:: Input data
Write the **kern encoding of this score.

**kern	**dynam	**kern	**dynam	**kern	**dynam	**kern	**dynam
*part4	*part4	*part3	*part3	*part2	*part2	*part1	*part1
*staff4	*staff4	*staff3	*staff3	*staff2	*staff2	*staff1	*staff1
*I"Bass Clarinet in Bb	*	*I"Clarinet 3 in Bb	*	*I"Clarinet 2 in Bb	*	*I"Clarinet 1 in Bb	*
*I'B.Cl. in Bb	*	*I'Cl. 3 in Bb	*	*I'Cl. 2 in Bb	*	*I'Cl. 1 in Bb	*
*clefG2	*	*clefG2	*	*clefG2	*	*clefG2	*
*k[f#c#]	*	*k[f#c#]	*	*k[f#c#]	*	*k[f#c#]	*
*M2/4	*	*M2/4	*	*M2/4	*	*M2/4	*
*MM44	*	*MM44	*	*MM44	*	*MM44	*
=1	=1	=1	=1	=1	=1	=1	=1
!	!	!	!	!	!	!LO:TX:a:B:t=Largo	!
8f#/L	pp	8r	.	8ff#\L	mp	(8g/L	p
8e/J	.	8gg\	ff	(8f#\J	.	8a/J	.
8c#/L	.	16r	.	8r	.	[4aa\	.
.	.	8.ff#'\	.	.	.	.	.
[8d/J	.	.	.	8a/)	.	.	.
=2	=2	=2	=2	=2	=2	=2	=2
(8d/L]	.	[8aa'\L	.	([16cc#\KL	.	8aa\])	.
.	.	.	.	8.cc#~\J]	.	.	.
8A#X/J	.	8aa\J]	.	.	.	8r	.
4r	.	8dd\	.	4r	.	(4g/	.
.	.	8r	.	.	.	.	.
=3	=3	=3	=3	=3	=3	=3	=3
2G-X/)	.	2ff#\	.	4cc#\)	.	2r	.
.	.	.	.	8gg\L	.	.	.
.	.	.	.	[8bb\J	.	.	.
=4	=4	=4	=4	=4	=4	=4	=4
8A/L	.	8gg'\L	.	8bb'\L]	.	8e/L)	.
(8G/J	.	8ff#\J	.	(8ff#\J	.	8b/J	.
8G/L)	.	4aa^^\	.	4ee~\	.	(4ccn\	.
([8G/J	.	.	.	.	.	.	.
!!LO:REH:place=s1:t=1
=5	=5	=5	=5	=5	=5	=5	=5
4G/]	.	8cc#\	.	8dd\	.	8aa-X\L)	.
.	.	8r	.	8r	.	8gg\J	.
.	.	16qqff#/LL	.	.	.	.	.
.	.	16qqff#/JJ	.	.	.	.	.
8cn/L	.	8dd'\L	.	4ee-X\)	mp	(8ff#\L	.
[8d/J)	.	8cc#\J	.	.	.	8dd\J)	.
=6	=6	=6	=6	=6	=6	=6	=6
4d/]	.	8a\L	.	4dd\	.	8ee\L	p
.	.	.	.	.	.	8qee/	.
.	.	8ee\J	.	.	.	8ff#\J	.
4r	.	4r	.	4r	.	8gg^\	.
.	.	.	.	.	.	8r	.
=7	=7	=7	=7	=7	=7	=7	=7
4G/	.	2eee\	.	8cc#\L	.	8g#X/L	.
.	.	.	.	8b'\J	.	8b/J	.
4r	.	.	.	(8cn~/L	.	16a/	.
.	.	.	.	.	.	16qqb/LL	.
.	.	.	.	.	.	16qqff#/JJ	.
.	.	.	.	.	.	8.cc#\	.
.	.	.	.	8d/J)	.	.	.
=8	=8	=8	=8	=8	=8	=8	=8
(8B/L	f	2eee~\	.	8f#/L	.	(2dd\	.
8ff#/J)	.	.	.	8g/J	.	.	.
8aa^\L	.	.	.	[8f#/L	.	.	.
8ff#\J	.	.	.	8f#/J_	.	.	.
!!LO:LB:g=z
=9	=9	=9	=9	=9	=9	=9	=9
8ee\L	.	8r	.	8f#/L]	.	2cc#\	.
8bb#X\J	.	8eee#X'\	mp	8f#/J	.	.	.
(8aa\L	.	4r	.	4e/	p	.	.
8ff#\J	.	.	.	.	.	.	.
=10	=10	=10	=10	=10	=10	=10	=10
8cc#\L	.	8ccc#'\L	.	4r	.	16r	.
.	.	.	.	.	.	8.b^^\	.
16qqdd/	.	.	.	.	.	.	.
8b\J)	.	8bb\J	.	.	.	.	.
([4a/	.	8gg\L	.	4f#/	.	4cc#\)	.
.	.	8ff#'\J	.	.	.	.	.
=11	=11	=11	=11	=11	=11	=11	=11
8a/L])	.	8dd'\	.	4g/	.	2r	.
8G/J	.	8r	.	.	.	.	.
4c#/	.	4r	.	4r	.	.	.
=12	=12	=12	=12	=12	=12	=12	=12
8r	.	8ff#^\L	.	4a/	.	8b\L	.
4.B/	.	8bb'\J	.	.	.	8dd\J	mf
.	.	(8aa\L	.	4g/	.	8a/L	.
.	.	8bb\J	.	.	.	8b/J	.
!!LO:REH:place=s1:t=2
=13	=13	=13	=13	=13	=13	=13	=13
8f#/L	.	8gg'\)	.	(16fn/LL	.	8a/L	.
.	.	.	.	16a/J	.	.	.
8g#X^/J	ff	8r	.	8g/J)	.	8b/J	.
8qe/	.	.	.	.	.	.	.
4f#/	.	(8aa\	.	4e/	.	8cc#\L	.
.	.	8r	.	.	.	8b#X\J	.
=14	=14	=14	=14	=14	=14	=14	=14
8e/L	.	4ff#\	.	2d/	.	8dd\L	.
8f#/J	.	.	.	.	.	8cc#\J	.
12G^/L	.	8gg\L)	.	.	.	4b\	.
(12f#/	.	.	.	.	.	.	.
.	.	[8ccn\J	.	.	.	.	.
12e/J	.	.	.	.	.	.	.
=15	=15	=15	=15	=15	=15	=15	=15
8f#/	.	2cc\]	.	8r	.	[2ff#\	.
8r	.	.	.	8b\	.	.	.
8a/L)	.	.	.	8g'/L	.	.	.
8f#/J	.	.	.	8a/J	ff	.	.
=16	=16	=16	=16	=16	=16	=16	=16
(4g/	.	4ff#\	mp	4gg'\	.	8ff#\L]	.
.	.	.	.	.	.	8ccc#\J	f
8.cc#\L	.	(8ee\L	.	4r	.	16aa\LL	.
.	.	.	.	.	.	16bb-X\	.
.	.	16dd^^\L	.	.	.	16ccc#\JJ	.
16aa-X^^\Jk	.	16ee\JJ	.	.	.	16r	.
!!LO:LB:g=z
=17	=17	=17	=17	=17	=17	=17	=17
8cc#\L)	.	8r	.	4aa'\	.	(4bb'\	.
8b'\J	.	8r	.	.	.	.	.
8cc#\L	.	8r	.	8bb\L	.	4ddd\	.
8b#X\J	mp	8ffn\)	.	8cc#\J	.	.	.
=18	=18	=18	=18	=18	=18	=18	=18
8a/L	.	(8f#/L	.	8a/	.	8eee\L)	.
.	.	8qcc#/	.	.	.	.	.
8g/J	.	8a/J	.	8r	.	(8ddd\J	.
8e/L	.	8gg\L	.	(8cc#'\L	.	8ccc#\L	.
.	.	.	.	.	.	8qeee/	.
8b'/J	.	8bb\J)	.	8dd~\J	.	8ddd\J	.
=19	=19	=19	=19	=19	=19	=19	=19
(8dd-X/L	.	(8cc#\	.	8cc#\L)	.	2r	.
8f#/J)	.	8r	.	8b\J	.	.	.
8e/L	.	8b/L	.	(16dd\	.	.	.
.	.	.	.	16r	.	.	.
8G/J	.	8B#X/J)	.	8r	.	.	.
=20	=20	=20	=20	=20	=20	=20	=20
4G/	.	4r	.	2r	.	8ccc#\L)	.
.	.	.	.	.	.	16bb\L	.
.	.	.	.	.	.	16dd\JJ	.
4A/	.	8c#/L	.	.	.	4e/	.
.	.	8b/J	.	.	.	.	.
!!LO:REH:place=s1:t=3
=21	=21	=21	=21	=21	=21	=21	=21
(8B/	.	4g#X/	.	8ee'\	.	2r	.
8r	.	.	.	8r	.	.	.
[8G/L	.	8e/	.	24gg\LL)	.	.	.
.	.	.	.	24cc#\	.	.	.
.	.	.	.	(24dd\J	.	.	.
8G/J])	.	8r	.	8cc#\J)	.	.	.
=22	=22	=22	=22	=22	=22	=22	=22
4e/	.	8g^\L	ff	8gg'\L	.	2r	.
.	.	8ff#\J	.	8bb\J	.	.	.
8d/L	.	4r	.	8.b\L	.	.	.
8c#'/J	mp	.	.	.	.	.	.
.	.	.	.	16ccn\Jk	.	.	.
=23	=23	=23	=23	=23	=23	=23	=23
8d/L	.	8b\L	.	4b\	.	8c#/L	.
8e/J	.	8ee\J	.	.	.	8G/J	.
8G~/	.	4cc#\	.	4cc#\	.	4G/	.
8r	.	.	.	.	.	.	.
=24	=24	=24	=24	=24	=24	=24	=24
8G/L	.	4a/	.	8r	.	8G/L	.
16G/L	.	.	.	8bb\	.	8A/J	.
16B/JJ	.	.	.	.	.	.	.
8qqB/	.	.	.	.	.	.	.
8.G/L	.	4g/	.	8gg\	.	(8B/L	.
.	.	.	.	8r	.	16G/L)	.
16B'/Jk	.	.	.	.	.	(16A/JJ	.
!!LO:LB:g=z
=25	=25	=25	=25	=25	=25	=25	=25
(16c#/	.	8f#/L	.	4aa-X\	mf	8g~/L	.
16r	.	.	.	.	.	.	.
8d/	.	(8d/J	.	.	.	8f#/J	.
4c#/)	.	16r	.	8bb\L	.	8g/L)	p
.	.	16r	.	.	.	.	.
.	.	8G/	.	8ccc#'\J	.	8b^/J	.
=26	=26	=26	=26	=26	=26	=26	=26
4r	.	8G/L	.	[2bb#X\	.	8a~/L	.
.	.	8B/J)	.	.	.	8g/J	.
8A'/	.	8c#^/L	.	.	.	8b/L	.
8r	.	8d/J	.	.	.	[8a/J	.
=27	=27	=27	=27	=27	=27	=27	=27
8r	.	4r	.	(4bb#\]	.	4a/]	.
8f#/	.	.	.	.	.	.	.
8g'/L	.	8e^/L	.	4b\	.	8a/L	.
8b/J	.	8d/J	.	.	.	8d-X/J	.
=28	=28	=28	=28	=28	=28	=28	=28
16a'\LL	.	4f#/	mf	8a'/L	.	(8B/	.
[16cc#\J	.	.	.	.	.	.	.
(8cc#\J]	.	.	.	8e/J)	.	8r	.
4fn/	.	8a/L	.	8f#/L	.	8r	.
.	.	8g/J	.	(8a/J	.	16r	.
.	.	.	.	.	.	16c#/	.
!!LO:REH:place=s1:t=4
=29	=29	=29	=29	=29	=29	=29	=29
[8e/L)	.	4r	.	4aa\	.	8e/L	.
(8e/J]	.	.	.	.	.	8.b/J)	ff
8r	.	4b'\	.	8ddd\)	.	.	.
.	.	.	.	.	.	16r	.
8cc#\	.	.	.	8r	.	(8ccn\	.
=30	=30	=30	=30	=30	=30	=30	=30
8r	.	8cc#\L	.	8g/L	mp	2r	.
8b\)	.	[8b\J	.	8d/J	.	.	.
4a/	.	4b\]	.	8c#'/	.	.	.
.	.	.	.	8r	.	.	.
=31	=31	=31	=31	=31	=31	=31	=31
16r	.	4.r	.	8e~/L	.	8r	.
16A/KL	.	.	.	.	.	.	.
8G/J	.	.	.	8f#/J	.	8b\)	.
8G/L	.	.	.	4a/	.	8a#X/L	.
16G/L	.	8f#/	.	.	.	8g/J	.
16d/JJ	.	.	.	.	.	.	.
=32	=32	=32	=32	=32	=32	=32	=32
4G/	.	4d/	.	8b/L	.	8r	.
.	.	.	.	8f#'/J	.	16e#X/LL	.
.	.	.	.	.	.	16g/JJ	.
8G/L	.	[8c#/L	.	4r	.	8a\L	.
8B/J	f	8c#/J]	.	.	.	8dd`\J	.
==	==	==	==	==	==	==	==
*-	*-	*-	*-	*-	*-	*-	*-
::::
List every line in the rows above that contains the string "kern". Case matters.

Write the **kern encoding of this score.
**kern	**dynam	**kern	**dynam	**kern	**dynam	**kern	**dynam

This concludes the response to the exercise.